- [Description of the task]
Leaving out every line that comes before the one containing "black bowl [674,263,757,325]", output the rest of the records exactly, the final line included.

┏━━

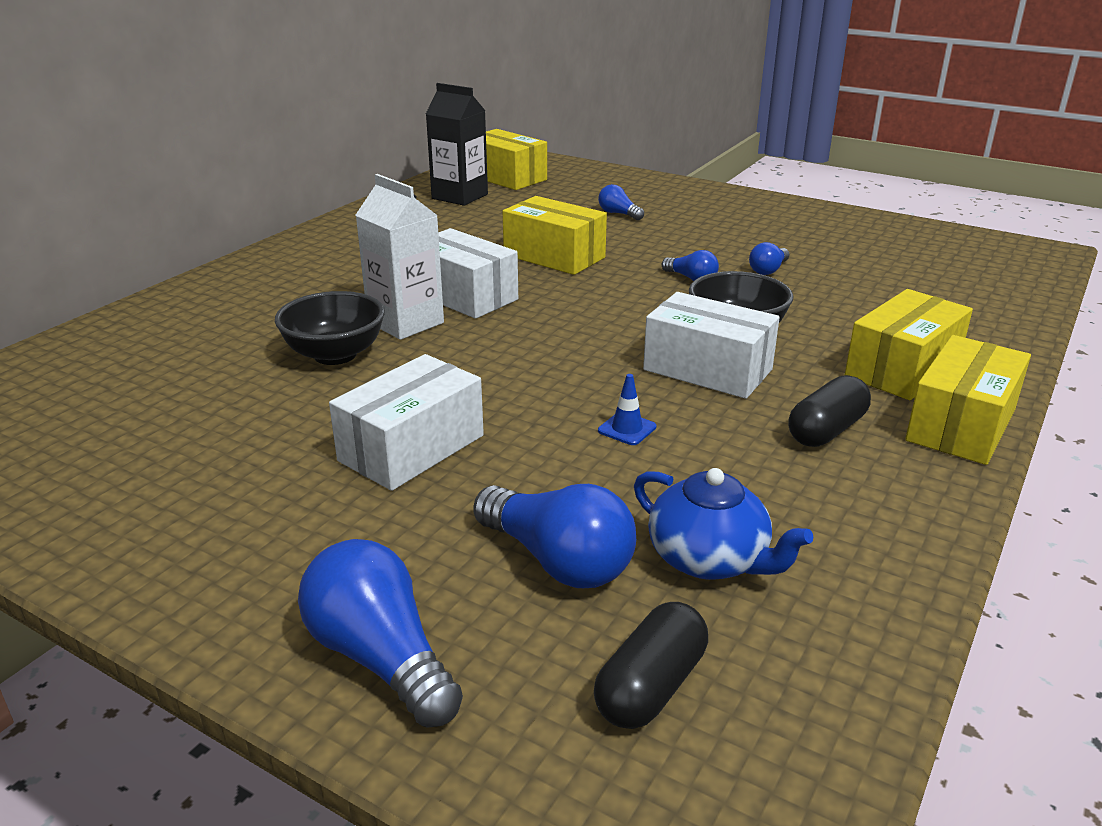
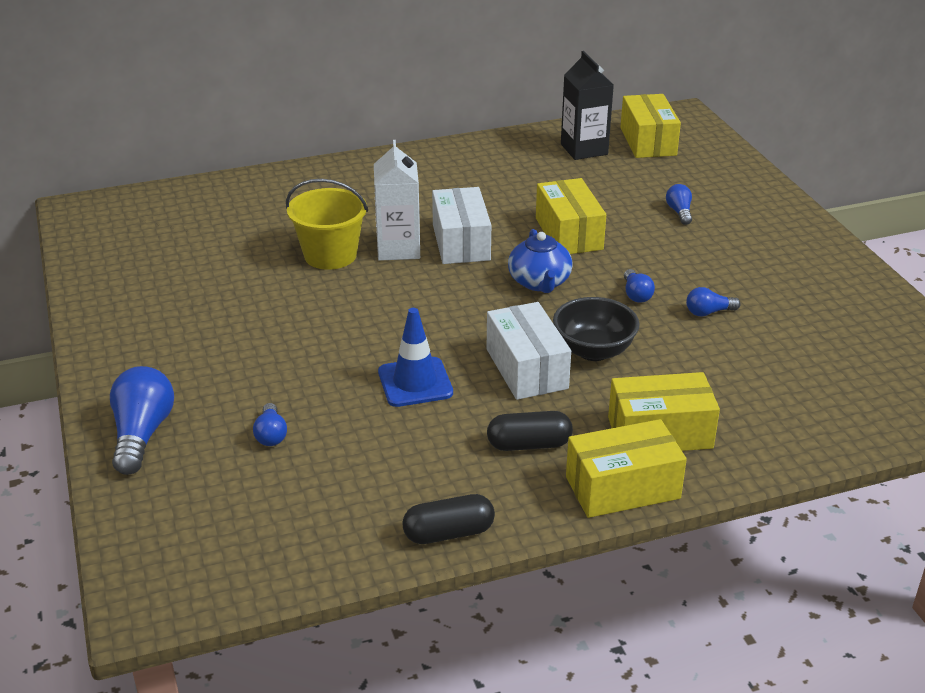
camera: 40 degrees right, 5 degrees up
black bowl [275,291,385,365] -> yellow bucket [286,179,368,270]
white box [329,354,484,491] -> none
blue light bulb [473,484,636,588] -> blue light bulb [253,403,287,446], size x0.53
black capsule [594,602,708,729] -> black capsule moved to [402,494,495,544]
blue traffic cone [598,374,656,445] -> blue traffic cone [378,308,453,407], size x1.96
blue teapot [634,468,813,580] -> blue teapot moved to [508,229,573,293]

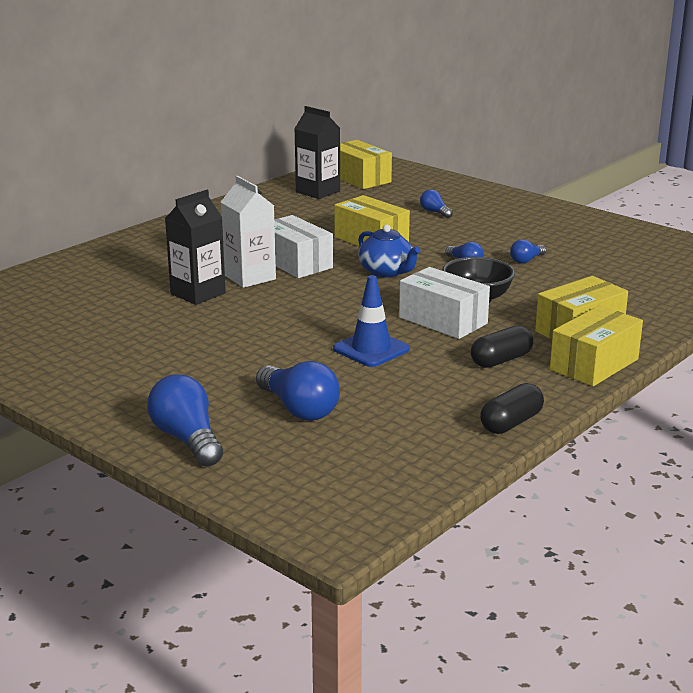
camera: 30 degrees left, 10 degrees down
blue light bulb [253,403,287,446] -> blue light bulb [256,361,340,421], size x1.87
yellow bucket [286,179,368,270] -> black carton [165,190,226,305]

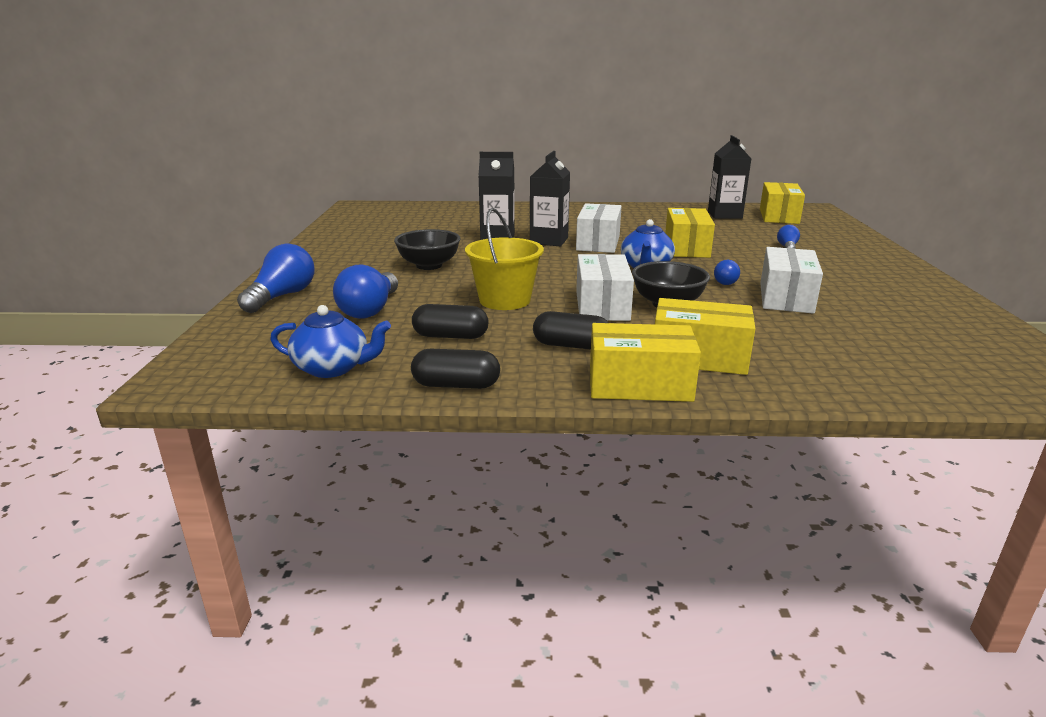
camera: 50 degrees right, 0 degrees up
white carton [221,176,276,288] -> black carton [530,151,570,246]
blue traffic cone [333,275,410,367] -> yellow bucket [465,208,544,310]
blue light bulb [510,239,546,264] -> white box [760,247,823,314]
none -> blue teapot [270,305,391,378]
none -> black bowl [394,229,461,270]
none -> black capsule [412,304,488,339]

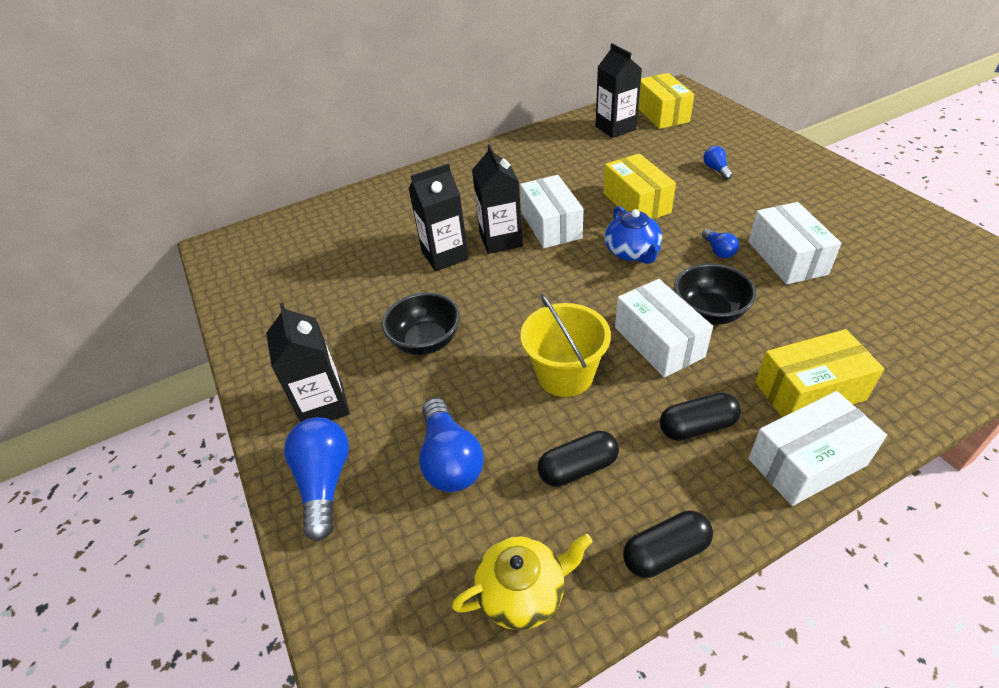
camera: 25 degrees left, 20 degrees up
blue teapot [270,305,391,378] -> yellow teapot [452,534,592,630]
yellow box [590,323,701,402] -> white box [748,391,887,506]
none -> black carton [266,303,350,422]

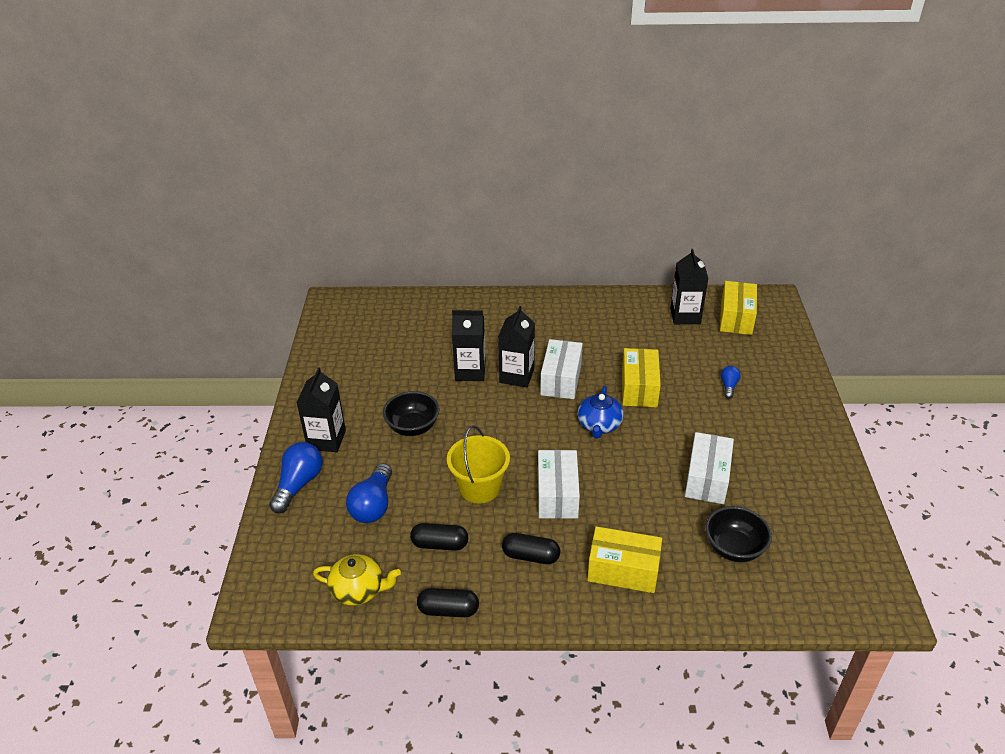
camera: 25 degrees right, 5 degrees down
black bowl [674,263,757,325] -> black bowl moved to [705,506,772,562]
blue light bulb [702,229,739,258] -> none
white box [748,391,887,506] -> none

┗━━

- [Result for this task]
black bowl [674,263,757,325] -> black bowl moved to [705,506,772,562]
blue light bulb [702,229,739,258] -> none
white box [748,391,887,506] -> none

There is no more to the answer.